■ **About this exercise**: Read through the lines below for the string "soap" and copy each one that has it.
╭─ Data supplied
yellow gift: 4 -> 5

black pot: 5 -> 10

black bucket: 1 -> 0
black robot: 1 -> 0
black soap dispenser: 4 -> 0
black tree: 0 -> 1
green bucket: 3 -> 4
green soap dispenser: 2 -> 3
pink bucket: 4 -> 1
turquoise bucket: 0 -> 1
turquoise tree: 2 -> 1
╰─
■ **Final answer**:
black soap dispenser: 4 -> 0
green soap dispenser: 2 -> 3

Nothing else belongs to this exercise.